BEGIN

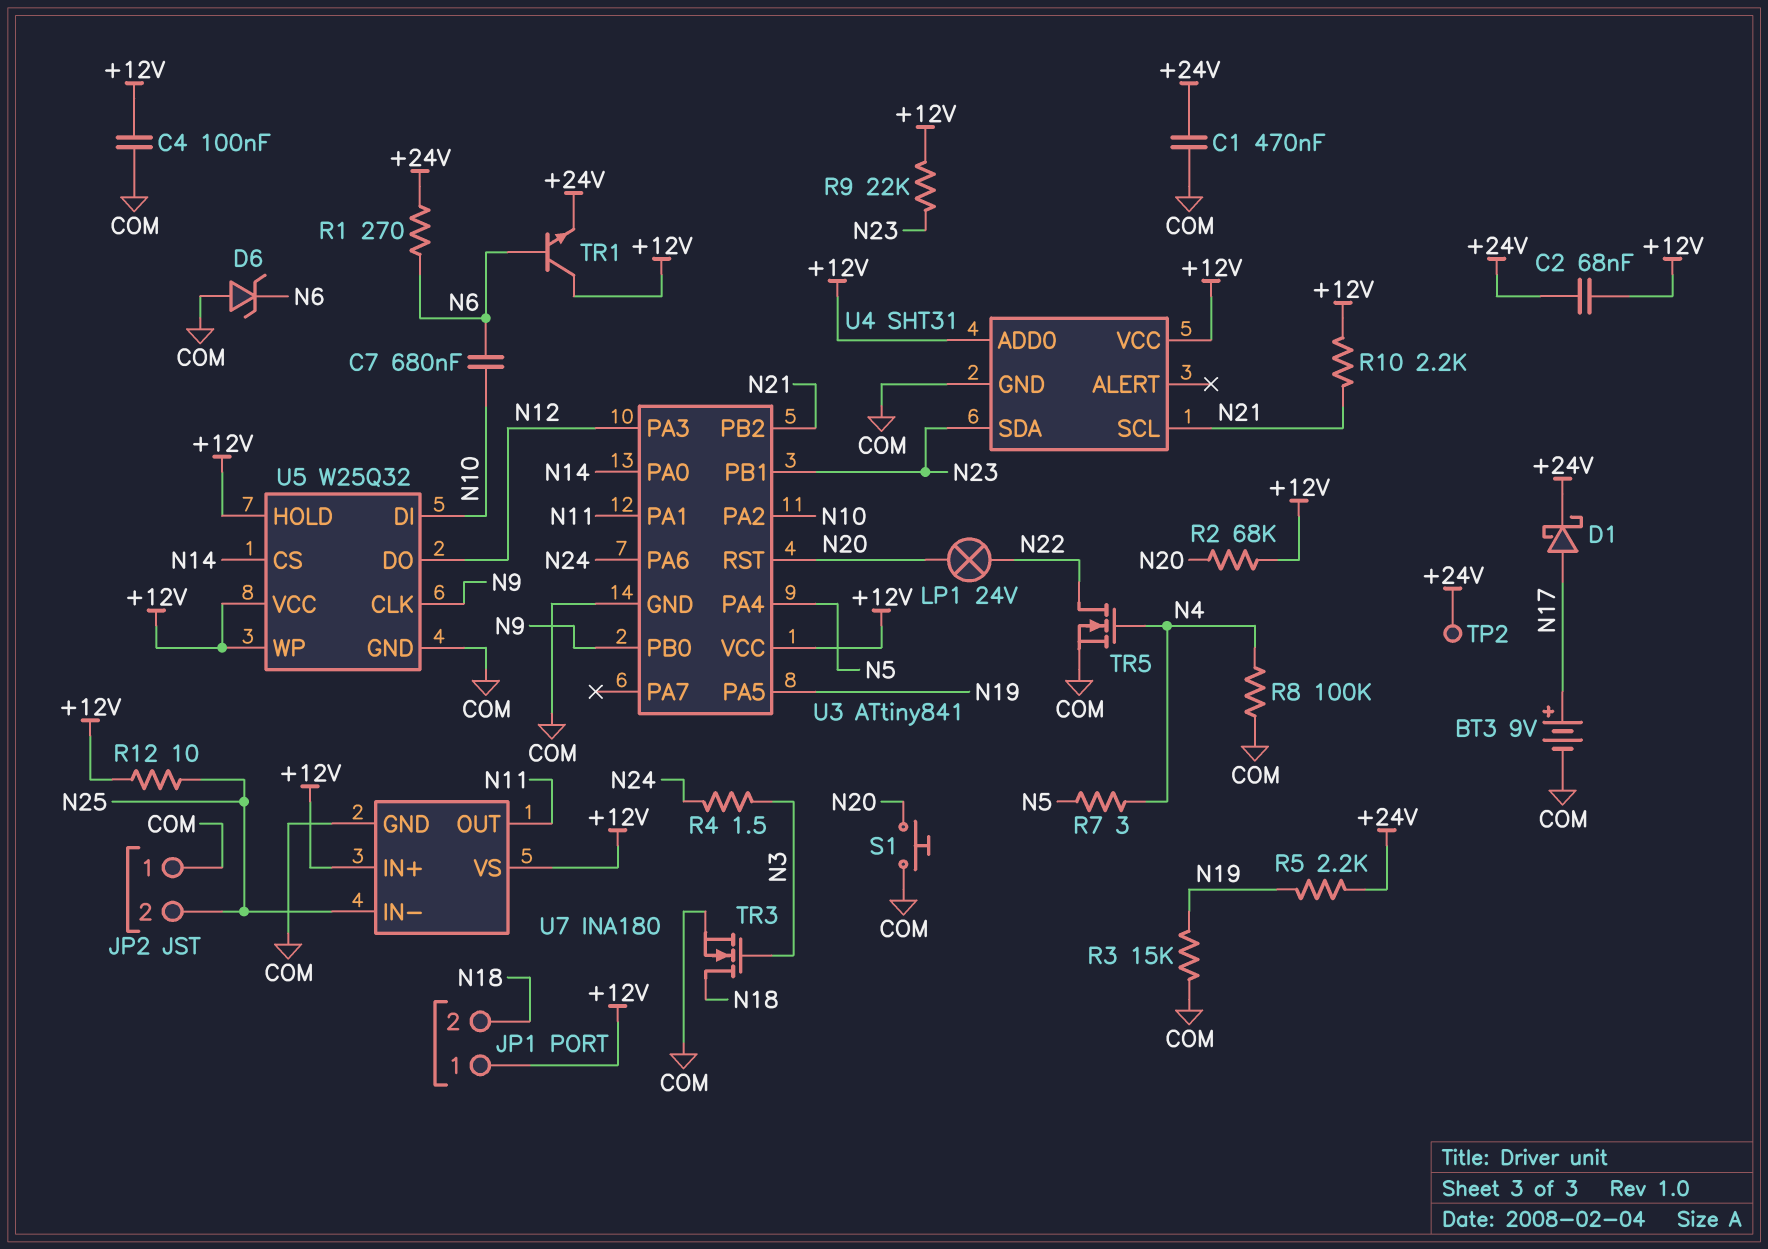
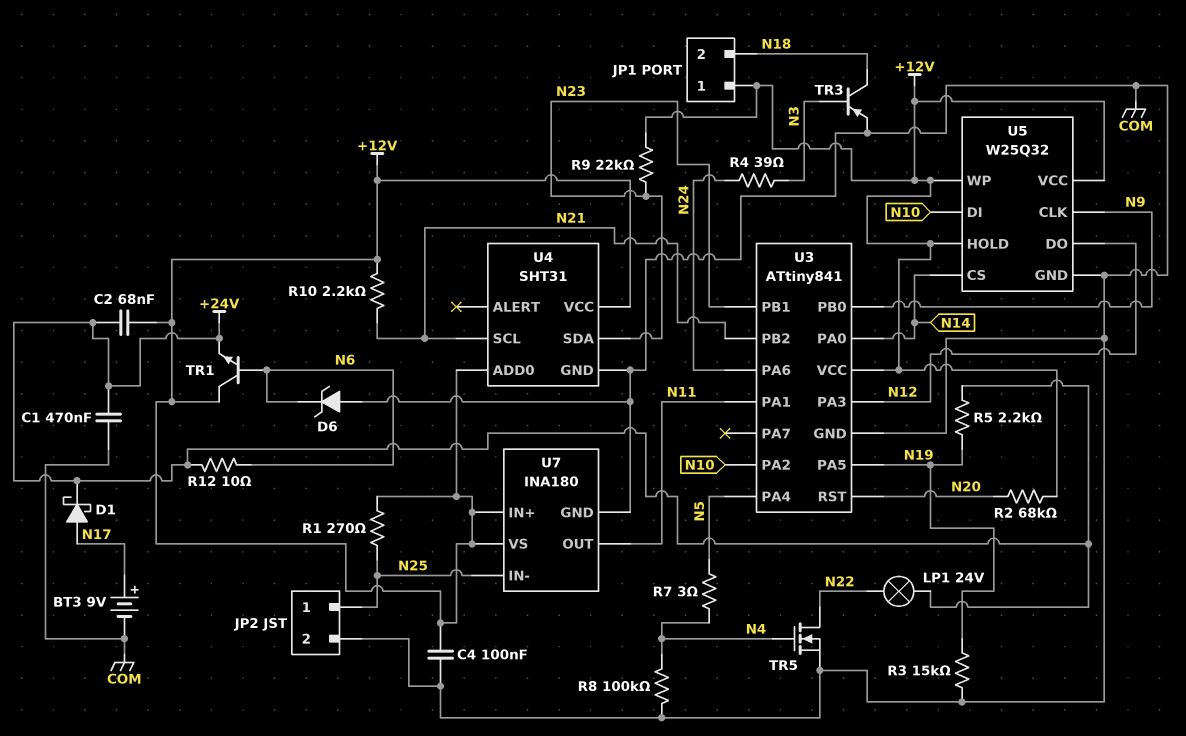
C7: 680nF (N6, N10) -> none
JP2 pin 1: COM -> N25
JP2 pin 2: N25 -> COM
LP1: lamp 24V (N20, N22) -> lamp 24V (+24V, N22)
R1: 270 (+24V, N6) -> 270 (+12V, N25)
R4: 1.5 (N3, N24) -> 39 (N3, N24)
R12: 10 (+12V, N25) -> 10 (+24V, N6)
S1: button (COM, N20) -> none
TP2: test point (+24V) -> none
TR3: NMOS (G N3, D N18, S COM) -> PNP (B N3, C N18, E COM)

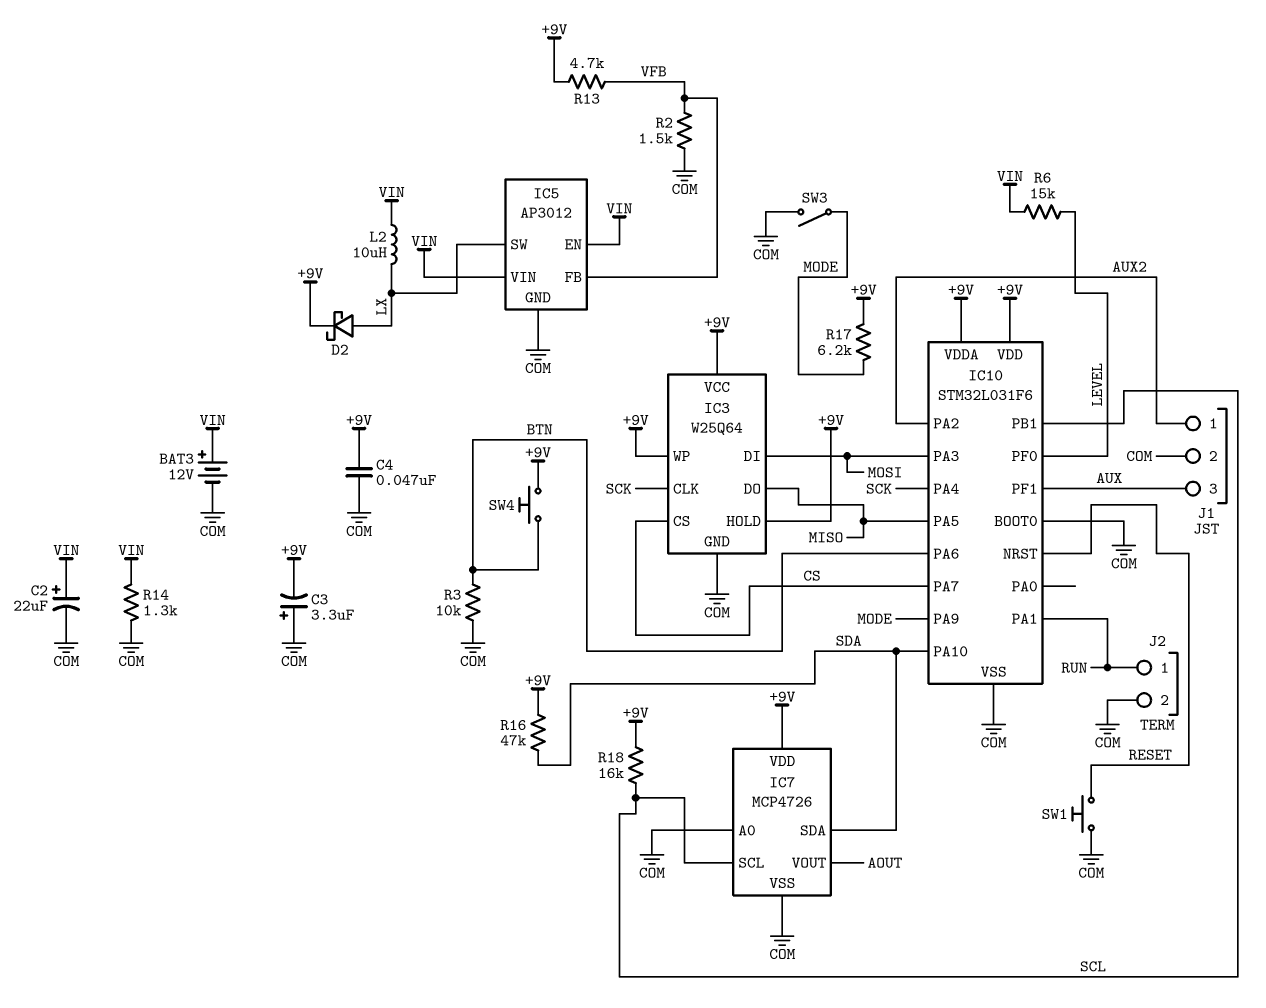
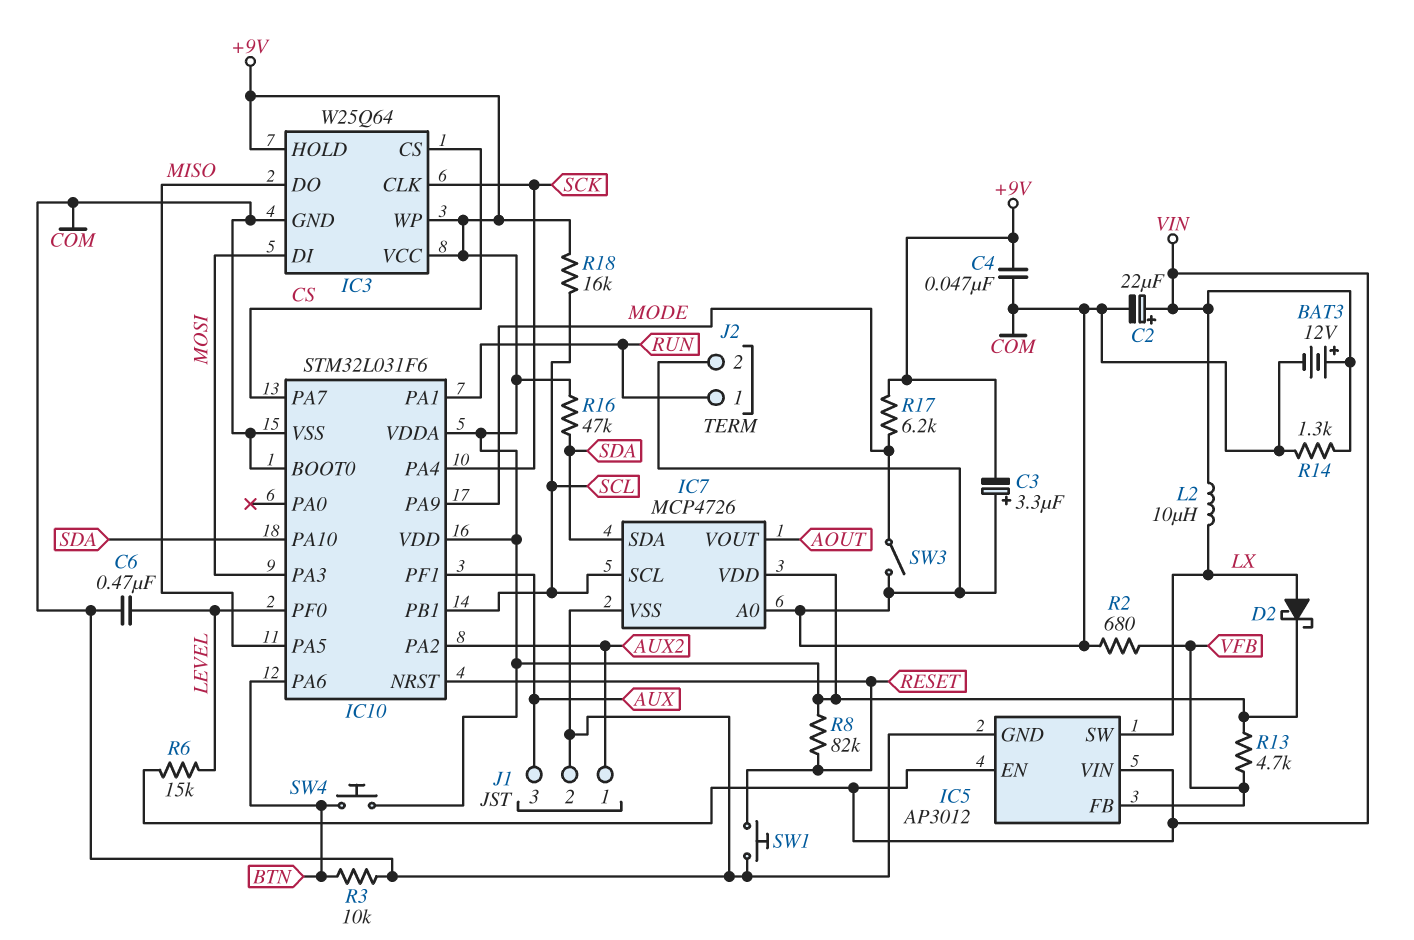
C6: none -> 470nF (COM, LEVEL)
R2: 1.5k (COM, VFB) -> 680 (COM, VFB)
R8: none -> 82k (+9V, RESET)

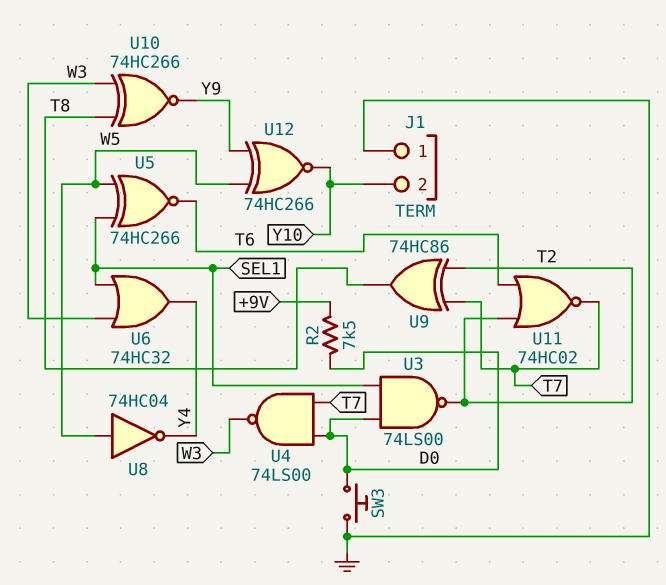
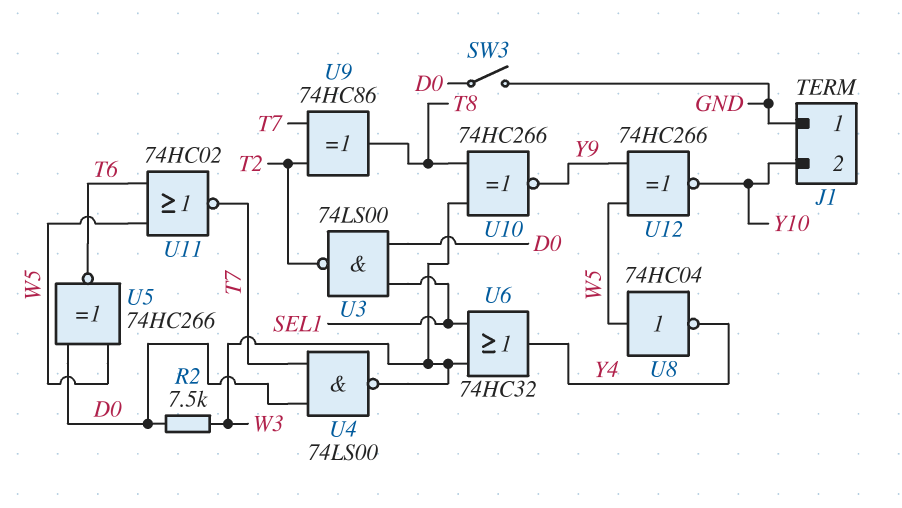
R2: 7.5k (+9V, D0) -> 7.5k (D0, W3)
SW3: button (D0, GND) -> switch (D0, GND)
U5: XNOR 74HC266 (in SEL1, in W5, out T6) -> XNOR 74HC266 (in D0, in W5, out T6)
U11: NOR 74HC02 (in T2, in T6, out T7) -> NOR 74HC02 (in T6, in W5, out T7)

END

#### [Work to be completed]
Reproduce exactly, and only, the lines from the one with "C6: none -> 470nF (COM, LEVEL)" to the final line of the listing above; the pictures are to be left out.

#### [Result below]
C6: none -> 470nF (COM, LEVEL)
R2: 1.5k (COM, VFB) -> 680 (COM, VFB)
R8: none -> 82k (+9V, RESET)

R2: 7.5k (+9V, D0) -> 7.5k (D0, W3)
SW3: button (D0, GND) -> switch (D0, GND)
U5: XNOR 74HC266 (in SEL1, in W5, out T6) -> XNOR 74HC266 (in D0, in W5, out T6)
U11: NOR 74HC02 (in T2, in T6, out T7) -> NOR 74HC02 (in T6, in W5, out T7)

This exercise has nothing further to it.